- STORED ROWS
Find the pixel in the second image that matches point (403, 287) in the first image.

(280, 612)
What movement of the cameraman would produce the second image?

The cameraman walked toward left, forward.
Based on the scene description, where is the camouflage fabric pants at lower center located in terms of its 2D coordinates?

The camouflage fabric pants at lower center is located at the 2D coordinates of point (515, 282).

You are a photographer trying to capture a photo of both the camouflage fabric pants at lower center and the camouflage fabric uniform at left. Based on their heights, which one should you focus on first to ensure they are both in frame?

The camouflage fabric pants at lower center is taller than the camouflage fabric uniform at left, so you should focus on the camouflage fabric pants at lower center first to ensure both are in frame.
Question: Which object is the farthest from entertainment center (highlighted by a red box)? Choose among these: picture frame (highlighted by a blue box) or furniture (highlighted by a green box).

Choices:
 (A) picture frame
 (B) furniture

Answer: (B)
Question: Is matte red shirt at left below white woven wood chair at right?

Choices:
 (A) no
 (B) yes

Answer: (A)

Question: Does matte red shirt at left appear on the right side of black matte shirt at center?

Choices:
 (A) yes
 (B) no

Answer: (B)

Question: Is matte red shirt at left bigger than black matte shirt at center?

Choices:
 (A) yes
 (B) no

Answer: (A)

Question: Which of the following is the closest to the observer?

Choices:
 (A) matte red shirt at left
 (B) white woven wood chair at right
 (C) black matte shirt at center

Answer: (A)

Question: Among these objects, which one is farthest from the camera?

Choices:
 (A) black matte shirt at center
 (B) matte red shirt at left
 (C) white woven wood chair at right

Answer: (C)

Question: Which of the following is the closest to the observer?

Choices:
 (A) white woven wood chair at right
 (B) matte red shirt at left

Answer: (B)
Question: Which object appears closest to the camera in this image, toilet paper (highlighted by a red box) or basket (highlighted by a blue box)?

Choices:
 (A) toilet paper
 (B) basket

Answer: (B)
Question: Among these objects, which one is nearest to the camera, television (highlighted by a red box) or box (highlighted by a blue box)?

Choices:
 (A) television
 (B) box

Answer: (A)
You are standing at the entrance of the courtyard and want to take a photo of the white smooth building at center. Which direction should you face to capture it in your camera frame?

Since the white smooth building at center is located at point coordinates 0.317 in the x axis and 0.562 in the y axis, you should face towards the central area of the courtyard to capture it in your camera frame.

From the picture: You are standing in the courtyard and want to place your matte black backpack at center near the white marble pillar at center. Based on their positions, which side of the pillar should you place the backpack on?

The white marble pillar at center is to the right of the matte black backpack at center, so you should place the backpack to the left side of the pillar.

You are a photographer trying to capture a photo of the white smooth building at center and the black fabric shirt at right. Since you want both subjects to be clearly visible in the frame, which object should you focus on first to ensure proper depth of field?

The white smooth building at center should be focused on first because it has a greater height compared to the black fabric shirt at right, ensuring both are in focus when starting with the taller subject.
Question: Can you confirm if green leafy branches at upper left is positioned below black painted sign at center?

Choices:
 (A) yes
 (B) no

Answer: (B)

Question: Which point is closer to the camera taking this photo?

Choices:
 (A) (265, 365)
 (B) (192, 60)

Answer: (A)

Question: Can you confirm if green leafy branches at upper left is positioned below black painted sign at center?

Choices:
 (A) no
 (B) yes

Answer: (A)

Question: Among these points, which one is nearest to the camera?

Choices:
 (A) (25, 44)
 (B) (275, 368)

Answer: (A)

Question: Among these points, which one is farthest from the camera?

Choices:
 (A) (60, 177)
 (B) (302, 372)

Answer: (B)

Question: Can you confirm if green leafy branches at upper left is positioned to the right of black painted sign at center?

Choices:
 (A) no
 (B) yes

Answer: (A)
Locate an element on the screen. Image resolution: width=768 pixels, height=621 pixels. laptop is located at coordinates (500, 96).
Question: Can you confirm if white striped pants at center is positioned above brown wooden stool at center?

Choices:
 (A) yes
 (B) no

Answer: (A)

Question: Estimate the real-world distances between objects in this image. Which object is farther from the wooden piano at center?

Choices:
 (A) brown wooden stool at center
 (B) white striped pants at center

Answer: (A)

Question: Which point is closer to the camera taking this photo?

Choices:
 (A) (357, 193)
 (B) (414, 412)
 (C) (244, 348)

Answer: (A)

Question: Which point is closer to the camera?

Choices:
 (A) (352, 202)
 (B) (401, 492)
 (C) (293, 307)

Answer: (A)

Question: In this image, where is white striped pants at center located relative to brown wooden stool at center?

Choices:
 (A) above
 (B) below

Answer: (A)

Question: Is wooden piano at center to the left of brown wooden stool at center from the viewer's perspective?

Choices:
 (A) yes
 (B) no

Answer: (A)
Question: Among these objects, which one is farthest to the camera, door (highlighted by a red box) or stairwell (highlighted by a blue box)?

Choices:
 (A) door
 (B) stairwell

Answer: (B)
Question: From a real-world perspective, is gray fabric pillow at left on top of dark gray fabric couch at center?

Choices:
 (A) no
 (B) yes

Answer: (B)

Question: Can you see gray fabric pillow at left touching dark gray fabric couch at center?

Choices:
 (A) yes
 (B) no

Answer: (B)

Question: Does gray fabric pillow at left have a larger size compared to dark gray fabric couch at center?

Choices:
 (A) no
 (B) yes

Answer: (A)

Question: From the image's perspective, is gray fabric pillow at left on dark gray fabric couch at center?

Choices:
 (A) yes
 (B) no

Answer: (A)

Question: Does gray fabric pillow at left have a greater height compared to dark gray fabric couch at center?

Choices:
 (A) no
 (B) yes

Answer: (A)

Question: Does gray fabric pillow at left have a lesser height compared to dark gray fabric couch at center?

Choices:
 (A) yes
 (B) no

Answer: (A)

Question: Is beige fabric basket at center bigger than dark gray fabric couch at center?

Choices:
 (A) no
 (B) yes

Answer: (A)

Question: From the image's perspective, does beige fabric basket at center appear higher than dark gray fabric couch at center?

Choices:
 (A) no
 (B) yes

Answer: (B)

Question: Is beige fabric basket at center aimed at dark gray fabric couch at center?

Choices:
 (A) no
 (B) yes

- GIVEN REQUEST
Reproduce the whole listing above line for line, with no changes.

- ANSWER TO THE PROBLEM
Find the pixel in the second image that matches point (403, 287) in the first image.

(280, 612)
What movement of the cameraman would produce the second image?

The cameraman walked toward left, forward.
Based on the scene description, where is the camouflage fabric pants at lower center located in terms of its 2D coordinates?

The camouflage fabric pants at lower center is located at the 2D coordinates of point (515, 282).

You are a photographer trying to capture a photo of both the camouflage fabric pants at lower center and the camouflage fabric uniform at left. Based on their heights, which one should you focus on first to ensure they are both in frame?

The camouflage fabric pants at lower center is taller than the camouflage fabric uniform at left, so you should focus on the camouflage fabric pants at lower center first to ensure both are in frame.
Question: Which object is the farthest from entertainment center (highlighted by a red box)? Choose among these: picture frame (highlighted by a blue box) or furniture (highlighted by a green box).

Choices:
 (A) picture frame
 (B) furniture

Answer: (B)
Question: Is matte red shirt at left below white woven wood chair at right?

Choices:
 (A) no
 (B) yes

Answer: (A)

Question: Does matte red shirt at left appear on the right side of black matte shirt at center?

Choices:
 (A) yes
 (B) no

Answer: (B)

Question: Is matte red shirt at left bigger than black matte shirt at center?

Choices:
 (A) yes
 (B) no

Answer: (A)

Question: Which of the following is the closest to the observer?

Choices:
 (A) matte red shirt at left
 (B) white woven wood chair at right
 (C) black matte shirt at center

Answer: (A)

Question: Among these objects, which one is farthest from the camera?

Choices:
 (A) black matte shirt at center
 (B) matte red shirt at left
 (C) white woven wood chair at right

Answer: (C)

Question: Which of the following is the closest to the observer?

Choices:
 (A) white woven wood chair at right
 (B) matte red shirt at left

Answer: (B)
Question: Which object appears closest to the camera in this image, toilet paper (highlighted by a red box) or basket (highlighted by a blue box)?

Choices:
 (A) toilet paper
 (B) basket

Answer: (B)
Question: Among these objects, which one is nearest to the camera, television (highlighted by a red box) or box (highlighted by a blue box)?

Choices:
 (A) television
 (B) box

Answer: (A)
You are standing at the entrance of the courtyard and want to take a photo of the white smooth building at center. Which direction should you face to capture it in your camera frame?

Since the white smooth building at center is located at point coordinates 0.317 in the x axis and 0.562 in the y axis, you should face towards the central area of the courtyard to capture it in your camera frame.

From the picture: You are standing in the courtyard and want to place your matte black backpack at center near the white marble pillar at center. Based on their positions, which side of the pillar should you place the backpack on?

The white marble pillar at center is to the right of the matte black backpack at center, so you should place the backpack to the left side of the pillar.

You are a photographer trying to capture a photo of the white smooth building at center and the black fabric shirt at right. Since you want both subjects to be clearly visible in the frame, which object should you focus on first to ensure proper depth of field?

The white smooth building at center should be focused on first because it has a greater height compared to the black fabric shirt at right, ensuring both are in focus when starting with the taller subject.
Question: Can you confirm if green leafy branches at upper left is positioned below black painted sign at center?

Choices:
 (A) yes
 (B) no

Answer: (B)

Question: Which point is closer to the camera taking this photo?

Choices:
 (A) (265, 365)
 (B) (192, 60)

Answer: (A)

Question: Can you confirm if green leafy branches at upper left is positioned below black painted sign at center?

Choices:
 (A) no
 (B) yes

Answer: (A)

Question: Among these points, which one is nearest to the camera?

Choices:
 (A) (25, 44)
 (B) (275, 368)

Answer: (A)

Question: Among these points, which one is farthest from the camera?

Choices:
 (A) (60, 177)
 (B) (302, 372)

Answer: (B)

Question: Can you confirm if green leafy branches at upper left is positioned to the right of black painted sign at center?

Choices:
 (A) no
 (B) yes

Answer: (A)
Locate an element on the screen. Image resolution: width=768 pixels, height=621 pixels. laptop is located at coordinates (500, 96).
Question: Can you confirm if white striped pants at center is positioned above brown wooden stool at center?

Choices:
 (A) yes
 (B) no

Answer: (A)

Question: Estimate the real-world distances between objects in this image. Which object is farther from the wooden piano at center?

Choices:
 (A) brown wooden stool at center
 (B) white striped pants at center

Answer: (A)

Question: Which point is closer to the camera taking this photo?

Choices:
 (A) (357, 193)
 (B) (414, 412)
 (C) (244, 348)

Answer: (A)

Question: Which point is closer to the camera?

Choices:
 (A) (352, 202)
 (B) (401, 492)
 (C) (293, 307)

Answer: (A)

Question: In this image, where is white striped pants at center located relative to brown wooden stool at center?

Choices:
 (A) above
 (B) below

Answer: (A)

Question: Is wooden piano at center to the left of brown wooden stool at center from the viewer's perspective?

Choices:
 (A) yes
 (B) no

Answer: (A)
Question: Among these objects, which one is farthest to the camera, door (highlighted by a red box) or stairwell (highlighted by a blue box)?

Choices:
 (A) door
 (B) stairwell

Answer: (B)
Question: From a real-world perspective, is gray fabric pillow at left on top of dark gray fabric couch at center?

Choices:
 (A) no
 (B) yes

Answer: (B)

Question: Can you see gray fabric pillow at left touching dark gray fabric couch at center?

Choices:
 (A) yes
 (B) no

Answer: (B)

Question: Does gray fabric pillow at left have a larger size compared to dark gray fabric couch at center?

Choices:
 (A) no
 (B) yes

Answer: (A)

Question: From the image's perspective, is gray fabric pillow at left on dark gray fabric couch at center?

Choices:
 (A) yes
 (B) no

Answer: (A)

Question: Does gray fabric pillow at left have a greater height compared to dark gray fabric couch at center?

Choices:
 (A) no
 (B) yes

Answer: (A)

Question: Does gray fabric pillow at left have a lesser height compared to dark gray fabric couch at center?

Choices:
 (A) yes
 (B) no

Answer: (A)

Question: Is beige fabric basket at center bigger than dark gray fabric couch at center?

Choices:
 (A) no
 (B) yes

Answer: (A)

Question: From the image's perspective, does beige fabric basket at center appear higher than dark gray fabric couch at center?

Choices:
 (A) no
 (B) yes

Answer: (B)

Question: Is beige fabric basket at center aimed at dark gray fabric couch at center?

Choices:
 (A) no
 (B) yes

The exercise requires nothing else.